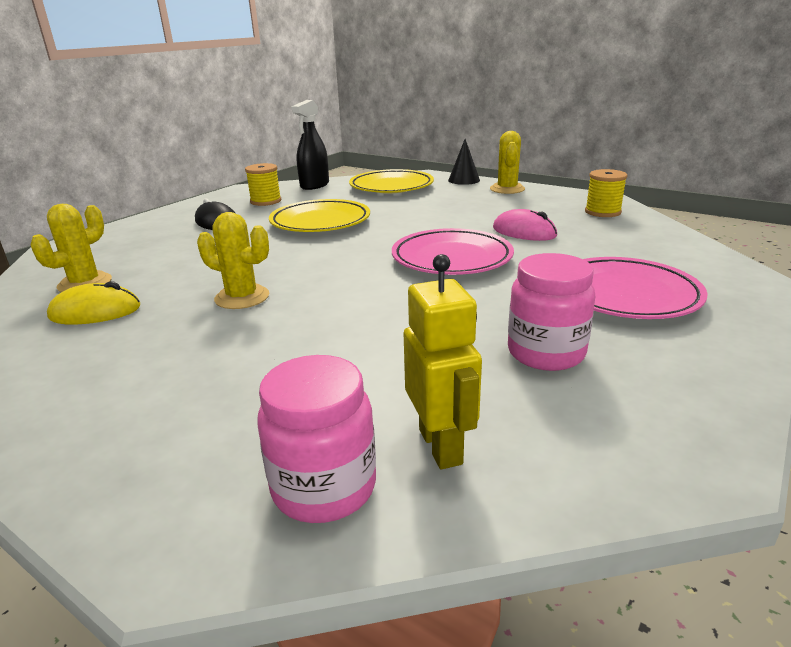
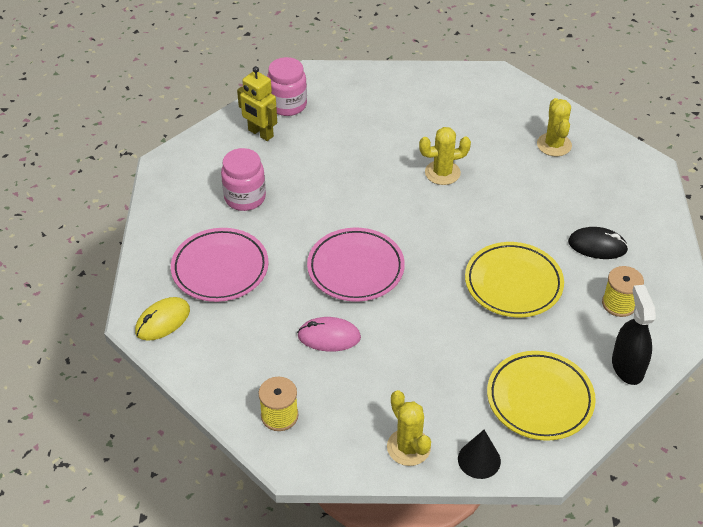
camera: 145 degrees right, 20 degrees up
yellow mouse [47,281,140,325] -> yellow mouse moved to [135,297,190,341]

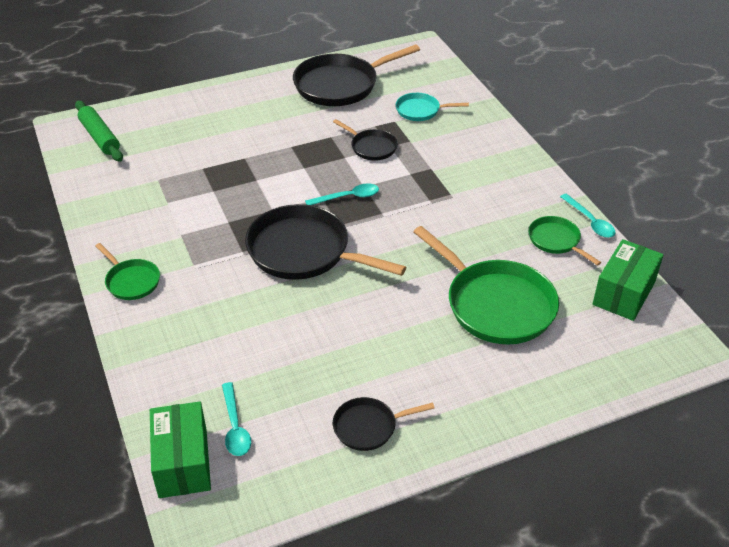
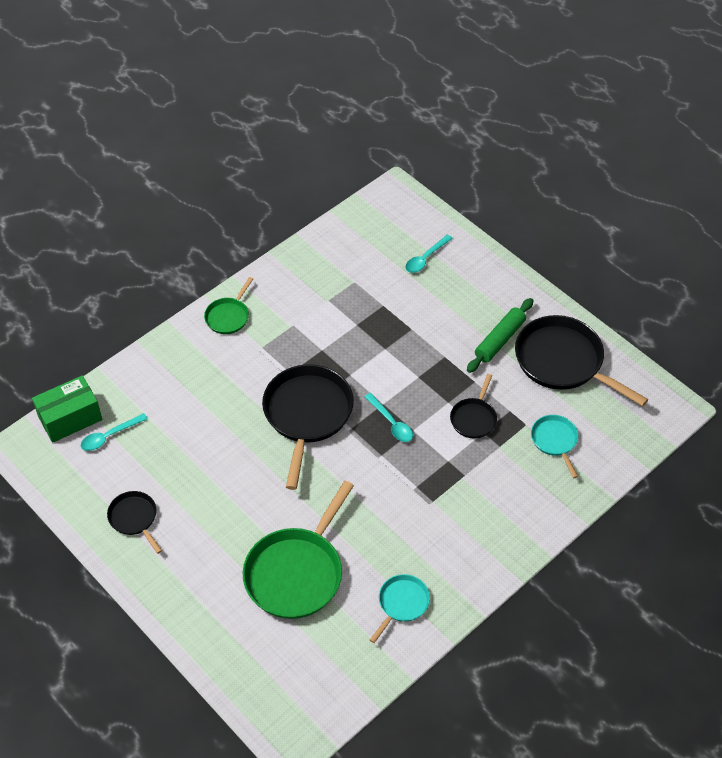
camera: 70 degrees right, 10 degrees up
green rolling pin [75,101,123,162] -> green rolling pin moved to [467,298,534,373]
green pan [529,216,601,266] -> turquoise pan [370,574,430,643]
turquoise spoon [560,194,615,238] -> turquoise spoon moved to [405,235,453,273]
green box [592,239,664,321] -> none

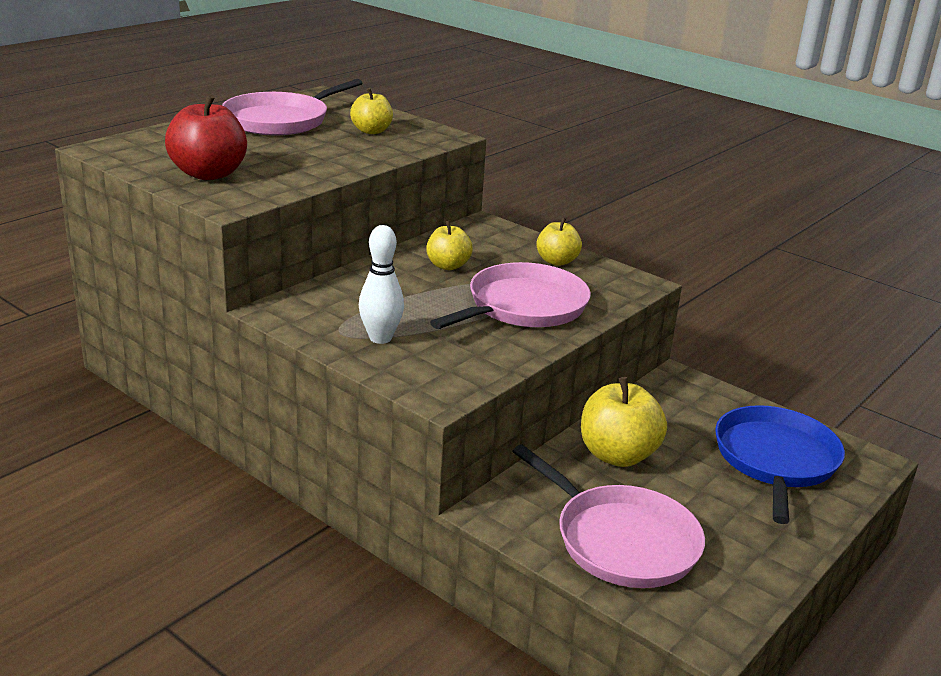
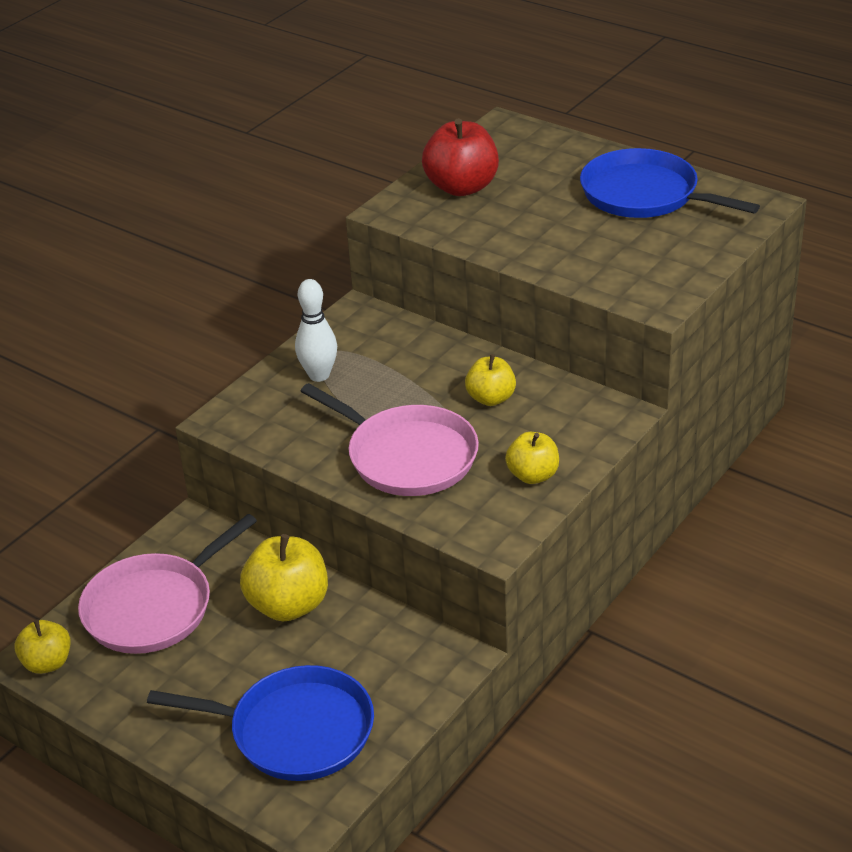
camera: 90 degrees right, 10 degrees up
pink pan [222,79,362,135] -> blue pan [580,148,760,218]
yellow apple [350,88,393,134] -> yellow apple moved to [14,620,71,674]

::::

**The problem:**
Using the listing above, copy every line from the line containing "green rolling pin [75,101,123,162]" through the last one, both included, and no other lines. Pictures stay out.

**Answer space:**
green rolling pin [75,101,123,162] -> green rolling pin moved to [467,298,534,373]
green pan [529,216,601,266] -> turquoise pan [370,574,430,643]
turquoise spoon [560,194,615,238] -> turquoise spoon moved to [405,235,453,273]
green box [592,239,664,321] -> none

camera: 90 degrees right, 10 degrees up
pink pan [222,79,362,135] -> blue pan [580,148,760,218]
yellow apple [350,88,393,134] -> yellow apple moved to [14,620,71,674]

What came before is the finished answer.